• _What you are asked to do_
Each record should be retyped word for word.

• _Record extracts_
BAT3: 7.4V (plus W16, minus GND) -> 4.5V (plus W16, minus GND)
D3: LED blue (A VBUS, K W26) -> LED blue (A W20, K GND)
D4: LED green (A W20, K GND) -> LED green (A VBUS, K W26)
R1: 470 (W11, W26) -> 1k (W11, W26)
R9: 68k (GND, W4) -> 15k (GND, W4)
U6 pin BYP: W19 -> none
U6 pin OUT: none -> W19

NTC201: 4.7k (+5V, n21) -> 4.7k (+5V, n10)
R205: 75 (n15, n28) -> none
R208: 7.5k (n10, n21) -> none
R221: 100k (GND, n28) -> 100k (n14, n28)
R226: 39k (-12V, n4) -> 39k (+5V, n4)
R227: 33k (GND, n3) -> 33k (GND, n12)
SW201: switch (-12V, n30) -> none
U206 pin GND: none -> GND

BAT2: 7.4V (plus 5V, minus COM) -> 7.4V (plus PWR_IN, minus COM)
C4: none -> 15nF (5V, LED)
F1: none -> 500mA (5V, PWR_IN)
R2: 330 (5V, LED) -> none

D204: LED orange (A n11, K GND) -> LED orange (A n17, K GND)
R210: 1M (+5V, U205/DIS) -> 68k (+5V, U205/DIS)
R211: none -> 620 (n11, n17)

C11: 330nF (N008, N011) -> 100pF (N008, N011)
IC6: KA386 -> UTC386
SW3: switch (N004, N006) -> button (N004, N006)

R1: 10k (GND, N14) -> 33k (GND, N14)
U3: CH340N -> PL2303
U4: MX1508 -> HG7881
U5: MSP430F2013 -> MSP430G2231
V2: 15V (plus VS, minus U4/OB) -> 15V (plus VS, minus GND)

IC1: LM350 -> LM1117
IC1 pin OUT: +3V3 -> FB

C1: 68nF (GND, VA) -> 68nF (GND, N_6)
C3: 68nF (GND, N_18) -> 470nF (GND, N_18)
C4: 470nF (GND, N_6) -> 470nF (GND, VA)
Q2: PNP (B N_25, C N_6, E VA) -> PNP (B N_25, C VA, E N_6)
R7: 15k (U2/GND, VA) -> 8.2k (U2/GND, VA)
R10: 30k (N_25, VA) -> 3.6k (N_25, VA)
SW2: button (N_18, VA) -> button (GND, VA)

• _Final answer_
BAT3: 7.4V (plus W16, minus GND) -> 4.5V (plus W16, minus GND)
D3: LED blue (A VBUS, K W26) -> LED blue (A W20, K GND)
D4: LED green (A W20, K GND) -> LED green (A VBUS, K W26)
R1: 470 (W11, W26) -> 1k (W11, W26)
R9: 68k (GND, W4) -> 15k (GND, W4)
U6 pin BYP: W19 -> none
U6 pin OUT: none -> W19

NTC201: 4.7k (+5V, n21) -> 4.7k (+5V, n10)
R205: 75 (n15, n28) -> none
R208: 7.5k (n10, n21) -> none
R221: 100k (GND, n28) -> 100k (n14, n28)
R226: 39k (-12V, n4) -> 39k (+5V, n4)
R227: 33k (GND, n3) -> 33k (GND, n12)
SW201: switch (-12V, n30) -> none
U206 pin GND: none -> GND

BAT2: 7.4V (plus 5V, minus COM) -> 7.4V (plus PWR_IN, minus COM)
C4: none -> 15nF (5V, LED)
F1: none -> 500mA (5V, PWR_IN)
R2: 330 (5V, LED) -> none

D204: LED orange (A n11, K GND) -> LED orange (A n17, K GND)
R210: 1M (+5V, U205/DIS) -> 68k (+5V, U205/DIS)
R211: none -> 620 (n11, n17)

C11: 330nF (N008, N011) -> 100pF (N008, N011)
IC6: KA386 -> UTC386
SW3: switch (N004, N006) -> button (N004, N006)

R1: 10k (GND, N14) -> 33k (GND, N14)
U3: CH340N -> PL2303
U4: MX1508 -> HG7881
U5: MSP430F2013 -> MSP430G2231
V2: 15V (plus VS, minus U4/OB) -> 15V (plus VS, minus GND)

IC1: LM350 -> LM1117
IC1 pin OUT: +3V3 -> FB

C1: 68nF (GND, VA) -> 68nF (GND, N_6)
C3: 68nF (GND, N_18) -> 470nF (GND, N_18)
C4: 470nF (GND, N_6) -> 470nF (GND, VA)
Q2: PNP (B N_25, C N_6, E VA) -> PNP (B N_25, C VA, E N_6)
R7: 15k (U2/GND, VA) -> 8.2k (U2/GND, VA)
R10: 30k (N_25, VA) -> 3.6k (N_25, VA)
SW2: button (N_18, VA) -> button (GND, VA)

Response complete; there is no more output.